• Problem details: Return every line of the following material verbatim, keeping the original order.

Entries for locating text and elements
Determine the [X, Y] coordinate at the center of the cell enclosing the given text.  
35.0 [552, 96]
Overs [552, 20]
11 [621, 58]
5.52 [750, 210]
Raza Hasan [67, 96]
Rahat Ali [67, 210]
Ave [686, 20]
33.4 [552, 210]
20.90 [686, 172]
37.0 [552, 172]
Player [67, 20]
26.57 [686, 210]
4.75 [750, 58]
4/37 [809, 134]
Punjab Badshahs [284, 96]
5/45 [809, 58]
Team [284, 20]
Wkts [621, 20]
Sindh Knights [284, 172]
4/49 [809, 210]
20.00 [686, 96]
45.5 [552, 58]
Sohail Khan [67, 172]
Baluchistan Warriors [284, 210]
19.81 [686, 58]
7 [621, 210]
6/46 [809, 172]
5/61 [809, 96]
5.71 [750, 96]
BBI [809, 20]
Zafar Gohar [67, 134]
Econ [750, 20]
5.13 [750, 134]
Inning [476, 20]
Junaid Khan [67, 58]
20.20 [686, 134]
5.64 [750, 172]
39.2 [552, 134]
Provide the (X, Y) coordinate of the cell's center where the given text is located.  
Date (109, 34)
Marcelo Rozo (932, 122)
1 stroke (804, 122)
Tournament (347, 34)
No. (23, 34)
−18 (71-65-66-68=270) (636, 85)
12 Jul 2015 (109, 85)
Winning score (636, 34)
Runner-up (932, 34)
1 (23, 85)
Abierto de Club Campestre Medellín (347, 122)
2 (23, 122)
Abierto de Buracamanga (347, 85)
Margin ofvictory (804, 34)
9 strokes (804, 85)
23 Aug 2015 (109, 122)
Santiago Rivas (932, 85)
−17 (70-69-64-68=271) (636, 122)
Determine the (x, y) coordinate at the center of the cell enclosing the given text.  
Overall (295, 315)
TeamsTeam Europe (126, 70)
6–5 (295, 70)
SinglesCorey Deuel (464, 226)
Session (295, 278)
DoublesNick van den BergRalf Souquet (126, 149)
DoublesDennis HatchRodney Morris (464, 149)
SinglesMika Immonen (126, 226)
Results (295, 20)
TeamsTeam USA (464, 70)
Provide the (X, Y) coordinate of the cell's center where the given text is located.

• Response to the exercise:
Determine the [X, Y] coordinate at the center of the cell enclosing the given text.  
35.0 [552, 96]
Overs [552, 20]
11 [621, 58]
5.52 [750, 210]
Raza Hasan [67, 96]
Rahat Ali [67, 210]
Ave [686, 20]
33.4 [552, 210]
20.90 [686, 172]
37.0 [552, 172]
Player [67, 20]
26.57 [686, 210]
4.75 [750, 58]
4/37 [809, 134]
Punjab Badshahs [284, 96]
5/45 [809, 58]
Team [284, 20]
Wkts [621, 20]
Sindh Knights [284, 172]
4/49 [809, 210]
20.00 [686, 96]
45.5 [552, 58]
Sohail Khan [67, 172]
Baluchistan Warriors [284, 210]
19.81 [686, 58]
7 [621, 210]
6/46 [809, 172]
5/61 [809, 96]
5.71 [750, 96]
BBI [809, 20]
Zafar Gohar [67, 134]
Econ [750, 20]
5.13 [750, 134]
Inning [476, 20]
Junaid Khan [67, 58]
20.20 [686, 134]
5.64 [750, 172]
39.2 [552, 134]
Provide the (X, Y) coordinate of the cell's center where the given text is located.  
Date (109, 34)
Marcelo Rozo (932, 122)
1 stroke (804, 122)
Tournament (347, 34)
No. (23, 34)
−18 (71-65-66-68=270) (636, 85)
12 Jul 2015 (109, 85)
Winning score (636, 34)
Runner-up (932, 34)
1 (23, 85)
Abierto de Club Campestre Medellín (347, 122)
2 (23, 122)
Abierto de Buracamanga (347, 85)
Margin ofvictory (804, 34)
9 strokes (804, 85)
23 Aug 2015 (109, 122)
Santiago Rivas (932, 85)
−17 (70-69-64-68=271) (636, 122)
Determine the (x, y) coordinate at the center of the cell enclosing the given text.  
Overall (295, 315)
TeamsTeam Europe (126, 70)
6–5 (295, 70)
SinglesCorey Deuel (464, 226)
Session (295, 278)
DoublesNick van den BergRalf Souquet (126, 149)
DoublesDennis HatchRodney Morris (464, 149)
SinglesMika Immonen (126, 226)
Results (295, 20)
TeamsTeam USA (464, 70)
Provide the (X, Y) coordinate of the cell's center where the given text is located.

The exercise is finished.